(Dataset records)
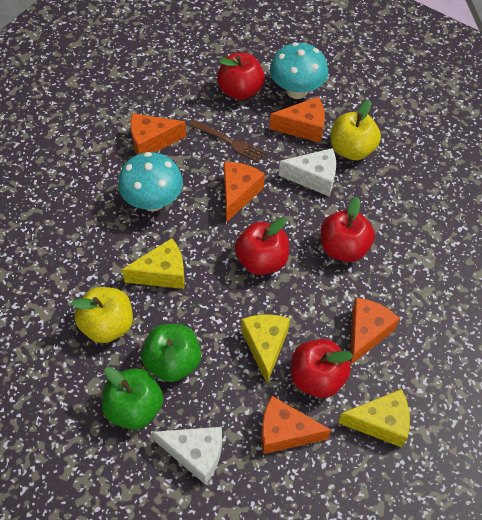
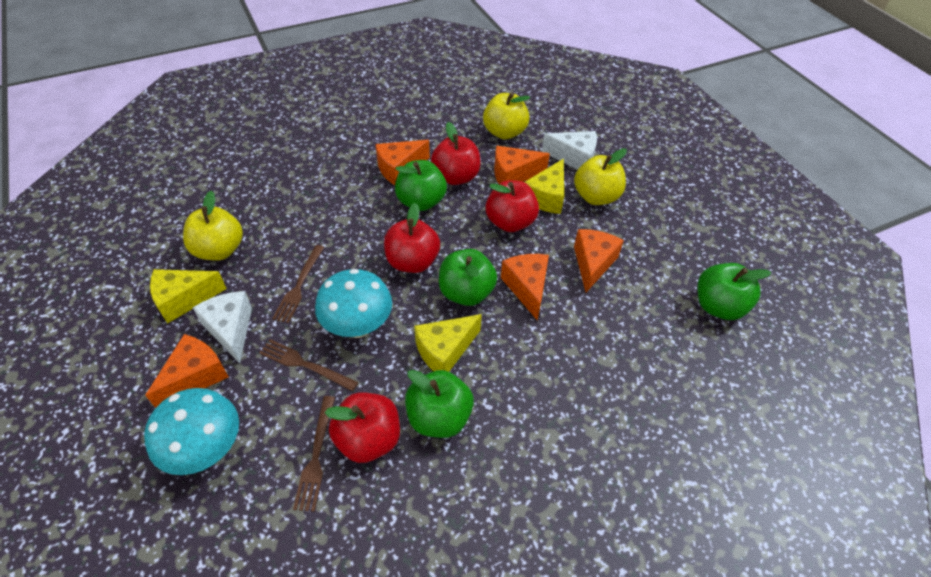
brown fork: 1 -> 3
green apple: 2 -> 4
yellow apple: 2 -> 3

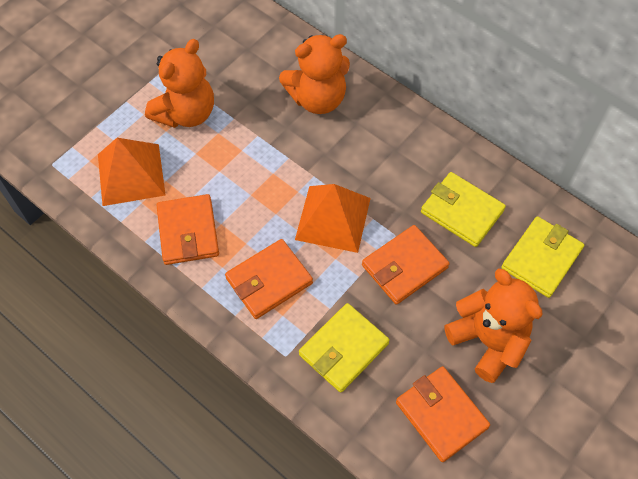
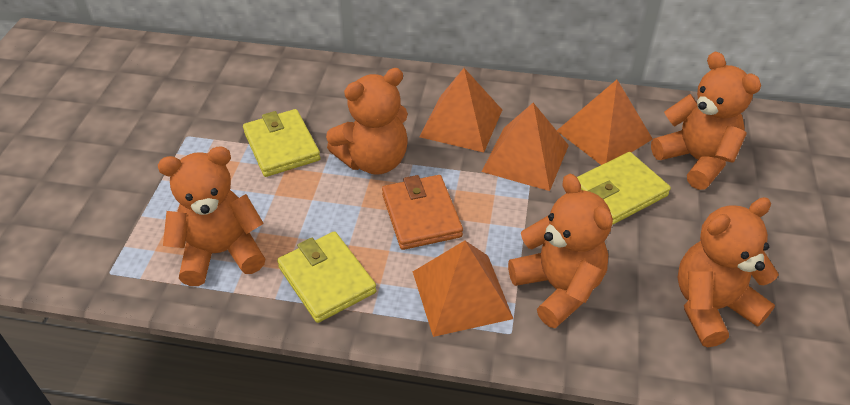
orange pyramid: 2 -> 4
orange teddy bear: 3 -> 5
orange wallet: 4 -> 1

[Task details]:
The images are to be left out; every line above should be set down exactly.

[Expected answer]:
brown fork: 1 -> 3
green apple: 2 -> 4
yellow apple: 2 -> 3

orange pyramid: 2 -> 4
orange teddy bear: 3 -> 5
orange wallet: 4 -> 1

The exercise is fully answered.